(Image sets with object changes)
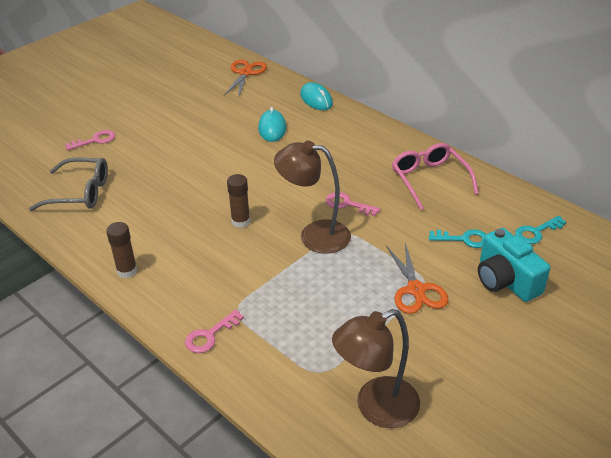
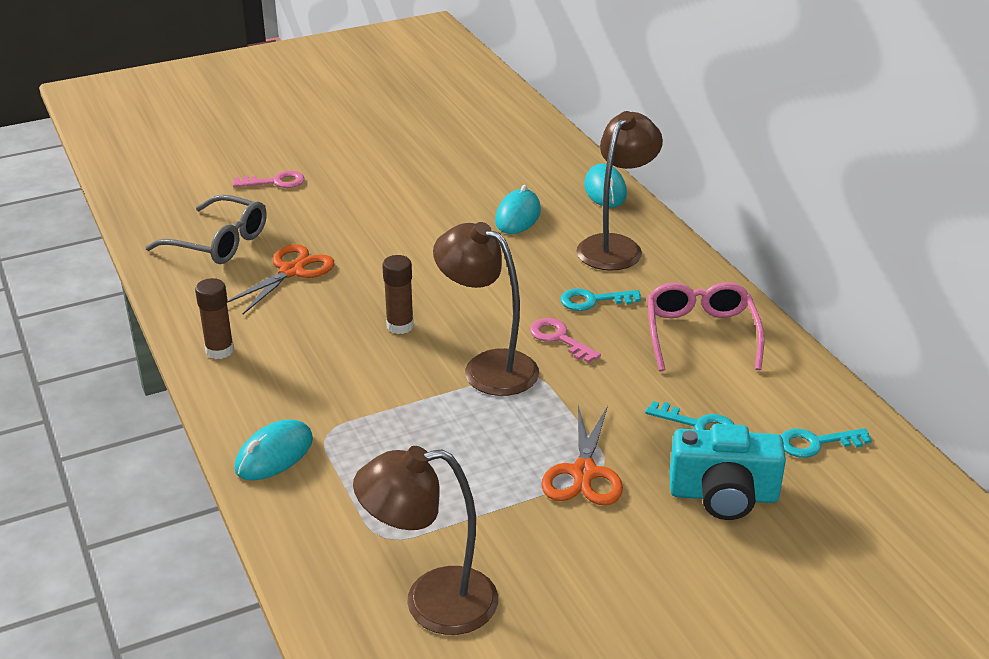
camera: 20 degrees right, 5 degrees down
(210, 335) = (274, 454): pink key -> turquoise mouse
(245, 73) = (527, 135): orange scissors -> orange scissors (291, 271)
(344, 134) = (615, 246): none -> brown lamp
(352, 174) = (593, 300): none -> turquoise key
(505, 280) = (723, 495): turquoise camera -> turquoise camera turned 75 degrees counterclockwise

---

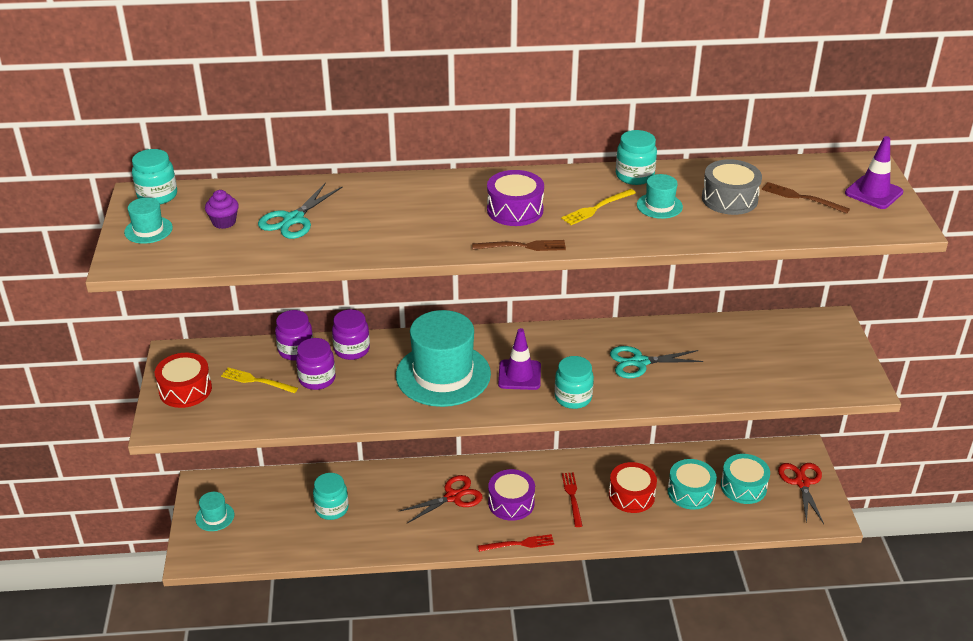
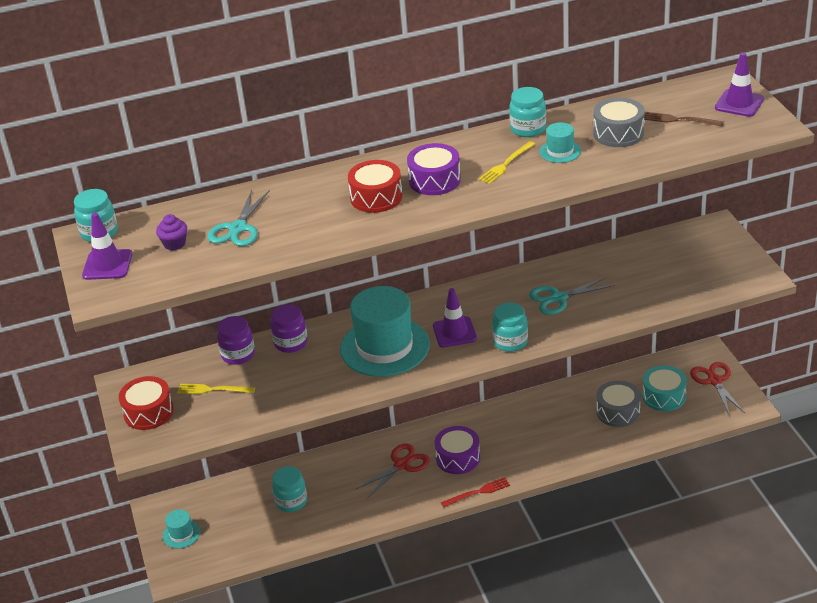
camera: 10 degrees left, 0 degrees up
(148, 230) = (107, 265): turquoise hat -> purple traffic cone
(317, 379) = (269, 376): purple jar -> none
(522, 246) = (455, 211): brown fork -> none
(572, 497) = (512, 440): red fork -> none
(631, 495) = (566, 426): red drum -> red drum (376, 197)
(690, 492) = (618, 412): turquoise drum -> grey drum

* _WORK TO COMPLETE_
Return exactly, and only, the lines above starting at the line that contains "(631, 495) = (566, 426): red" and ending at the line that contains "(690, 492) = (618, 412): turquoise".

* _FINAL ANSWER_
(631, 495) = (566, 426): red drum -> red drum (376, 197)
(690, 492) = (618, 412): turquoise drum -> grey drum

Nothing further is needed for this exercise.